# Task to complete
Extract each line of the data below exactly as written.

# Given data
····················
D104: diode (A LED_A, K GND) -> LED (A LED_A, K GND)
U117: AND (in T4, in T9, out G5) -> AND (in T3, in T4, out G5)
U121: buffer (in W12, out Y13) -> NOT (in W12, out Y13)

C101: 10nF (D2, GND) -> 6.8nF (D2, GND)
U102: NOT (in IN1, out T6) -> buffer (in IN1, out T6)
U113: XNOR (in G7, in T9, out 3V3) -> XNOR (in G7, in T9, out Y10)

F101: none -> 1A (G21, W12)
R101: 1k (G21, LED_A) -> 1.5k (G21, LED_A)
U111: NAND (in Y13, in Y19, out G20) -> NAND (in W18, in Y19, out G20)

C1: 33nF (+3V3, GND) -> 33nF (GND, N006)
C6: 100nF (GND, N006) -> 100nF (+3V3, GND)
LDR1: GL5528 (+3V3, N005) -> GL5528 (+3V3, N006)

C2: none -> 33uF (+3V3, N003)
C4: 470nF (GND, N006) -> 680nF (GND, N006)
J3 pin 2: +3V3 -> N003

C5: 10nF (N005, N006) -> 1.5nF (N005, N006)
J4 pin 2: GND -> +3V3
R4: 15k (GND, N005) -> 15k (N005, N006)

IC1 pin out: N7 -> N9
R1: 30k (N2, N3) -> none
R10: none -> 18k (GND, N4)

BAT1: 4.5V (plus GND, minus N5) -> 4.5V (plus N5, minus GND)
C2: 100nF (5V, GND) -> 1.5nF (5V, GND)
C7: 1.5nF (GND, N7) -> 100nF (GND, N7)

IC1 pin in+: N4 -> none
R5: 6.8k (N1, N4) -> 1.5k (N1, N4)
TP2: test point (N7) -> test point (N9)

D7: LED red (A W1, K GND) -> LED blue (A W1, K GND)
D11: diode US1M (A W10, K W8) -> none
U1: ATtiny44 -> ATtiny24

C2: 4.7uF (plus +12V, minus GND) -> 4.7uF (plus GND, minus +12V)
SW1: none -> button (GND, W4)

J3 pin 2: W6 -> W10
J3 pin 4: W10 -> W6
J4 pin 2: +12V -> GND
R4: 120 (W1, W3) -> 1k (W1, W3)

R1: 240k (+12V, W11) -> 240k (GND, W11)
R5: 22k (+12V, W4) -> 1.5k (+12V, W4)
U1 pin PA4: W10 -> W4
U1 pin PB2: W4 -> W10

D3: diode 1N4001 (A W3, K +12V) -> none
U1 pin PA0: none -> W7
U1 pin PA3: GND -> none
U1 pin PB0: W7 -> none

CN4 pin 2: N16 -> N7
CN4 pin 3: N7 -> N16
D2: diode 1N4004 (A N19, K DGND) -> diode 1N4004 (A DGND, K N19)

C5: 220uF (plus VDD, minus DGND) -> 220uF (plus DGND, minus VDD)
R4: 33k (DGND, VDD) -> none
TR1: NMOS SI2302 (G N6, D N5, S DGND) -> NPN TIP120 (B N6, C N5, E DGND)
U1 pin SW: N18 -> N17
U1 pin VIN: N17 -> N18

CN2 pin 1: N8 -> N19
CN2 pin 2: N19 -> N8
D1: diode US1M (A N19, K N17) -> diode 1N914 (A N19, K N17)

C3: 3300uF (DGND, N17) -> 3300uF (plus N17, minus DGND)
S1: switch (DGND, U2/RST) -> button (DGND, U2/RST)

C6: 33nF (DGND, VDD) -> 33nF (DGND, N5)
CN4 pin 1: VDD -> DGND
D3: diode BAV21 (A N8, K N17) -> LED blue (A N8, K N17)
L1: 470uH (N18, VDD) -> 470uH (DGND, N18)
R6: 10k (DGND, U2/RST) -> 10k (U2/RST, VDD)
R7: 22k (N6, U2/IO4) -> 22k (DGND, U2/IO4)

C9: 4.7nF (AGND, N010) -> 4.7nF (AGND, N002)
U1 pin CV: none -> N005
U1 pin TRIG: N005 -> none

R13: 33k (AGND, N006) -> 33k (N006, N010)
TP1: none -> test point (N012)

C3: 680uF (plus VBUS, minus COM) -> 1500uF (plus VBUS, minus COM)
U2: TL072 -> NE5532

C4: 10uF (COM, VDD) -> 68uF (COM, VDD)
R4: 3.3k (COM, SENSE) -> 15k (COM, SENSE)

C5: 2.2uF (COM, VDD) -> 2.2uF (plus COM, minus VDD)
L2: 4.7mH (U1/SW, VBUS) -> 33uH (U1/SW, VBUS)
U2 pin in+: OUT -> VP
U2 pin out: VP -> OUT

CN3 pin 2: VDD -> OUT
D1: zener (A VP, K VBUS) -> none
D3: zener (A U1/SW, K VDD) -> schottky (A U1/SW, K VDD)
····················
# Result
D104: diode (A LED_A, K GND) -> LED (A LED_A, K GND)
U117: AND (in T4, in T9, out G5) -> AND (in T3, in T4, out G5)
U121: buffer (in W12, out Y13) -> NOT (in W12, out Y13)

C101: 10nF (D2, GND) -> 6.8nF (D2, GND)
U102: NOT (in IN1, out T6) -> buffer (in IN1, out T6)
U113: XNOR (in G7, in T9, out 3V3) -> XNOR (in G7, in T9, out Y10)

F101: none -> 1A (G21, W12)
R101: 1k (G21, LED_A) -> 1.5k (G21, LED_A)
U111: NAND (in Y13, in Y19, out G20) -> NAND (in W18, in Y19, out G20)

C1: 33nF (+3V3, GND) -> 33nF (GND, N006)
C6: 100nF (GND, N006) -> 100nF (+3V3, GND)
LDR1: GL5528 (+3V3, N005) -> GL5528 (+3V3, N006)

C2: none -> 33uF (+3V3, N003)
C4: 470nF (GND, N006) -> 680nF (GND, N006)
J3 pin 2: +3V3 -> N003

C5: 10nF (N005, N006) -> 1.5nF (N005, N006)
J4 pin 2: GND -> +3V3
R4: 15k (GND, N005) -> 15k (N005, N006)

IC1 pin out: N7 -> N9
R1: 30k (N2, N3) -> none
R10: none -> 18k (GND, N4)

BAT1: 4.5V (plus GND, minus N5) -> 4.5V (plus N5, minus GND)
C2: 100nF (5V, GND) -> 1.5nF (5V, GND)
C7: 1.5nF (GND, N7) -> 100nF (GND, N7)

IC1 pin in+: N4 -> none
R5: 6.8k (N1, N4) -> 1.5k (N1, N4)
TP2: test point (N7) -> test point (N9)

D7: LED red (A W1, K GND) -> LED blue (A W1, K GND)
D11: diode US1M (A W10, K W8) -> none
U1: ATtiny44 -> ATtiny24

C2: 4.7uF (plus +12V, minus GND) -> 4.7uF (plus GND, minus +12V)
SW1: none -> button (GND, W4)

J3 pin 2: W6 -> W10
J3 pin 4: W10 -> W6
J4 pin 2: +12V -> GND
R4: 120 (W1, W3) -> 1k (W1, W3)

R1: 240k (+12V, W11) -> 240k (GND, W11)
R5: 22k (+12V, W4) -> 1.5k (+12V, W4)
U1 pin PA4: W10 -> W4
U1 pin PB2: W4 -> W10

D3: diode 1N4001 (A W3, K +12V) -> none
U1 pin PA0: none -> W7
U1 pin PA3: GND -> none
U1 pin PB0: W7 -> none

CN4 pin 2: N16 -> N7
CN4 pin 3: N7 -> N16
D2: diode 1N4004 (A N19, K DGND) -> diode 1N4004 (A DGND, K N19)

C5: 220uF (plus VDD, minus DGND) -> 220uF (plus DGND, minus VDD)
R4: 33k (DGND, VDD) -> none
TR1: NMOS SI2302 (G N6, D N5, S DGND) -> NPN TIP120 (B N6, C N5, E DGND)
U1 pin SW: N18 -> N17
U1 pin VIN: N17 -> N18

CN2 pin 1: N8 -> N19
CN2 pin 2: N19 -> N8
D1: diode US1M (A N19, K N17) -> diode 1N914 (A N19, K N17)

C3: 3300uF (DGND, N17) -> 3300uF (plus N17, minus DGND)
S1: switch (DGND, U2/RST) -> button (DGND, U2/RST)

C6: 33nF (DGND, VDD) -> 33nF (DGND, N5)
CN4 pin 1: VDD -> DGND
D3: diode BAV21 (A N8, K N17) -> LED blue (A N8, K N17)
L1: 470uH (N18, VDD) -> 470uH (DGND, N18)
R6: 10k (DGND, U2/RST) -> 10k (U2/RST, VDD)
R7: 22k (N6, U2/IO4) -> 22k (DGND, U2/IO4)

C9: 4.7nF (AGND, N010) -> 4.7nF (AGND, N002)
U1 pin CV: none -> N005
U1 pin TRIG: N005 -> none

R13: 33k (AGND, N006) -> 33k (N006, N010)
TP1: none -> test point (N012)

C3: 680uF (plus VBUS, minus COM) -> 1500uF (plus VBUS, minus COM)
U2: TL072 -> NE5532

C4: 10uF (COM, VDD) -> 68uF (COM, VDD)
R4: 3.3k (COM, SENSE) -> 15k (COM, SENSE)

C5: 2.2uF (COM, VDD) -> 2.2uF (plus COM, minus VDD)
L2: 4.7mH (U1/SW, VBUS) -> 33uH (U1/SW, VBUS)
U2 pin in+: OUT -> VP
U2 pin out: VP -> OUT

CN3 pin 2: VDD -> OUT
D1: zener (A VP, K VBUS) -> none
D3: zener (A U1/SW, K VDD) -> schottky (A U1/SW, K VDD)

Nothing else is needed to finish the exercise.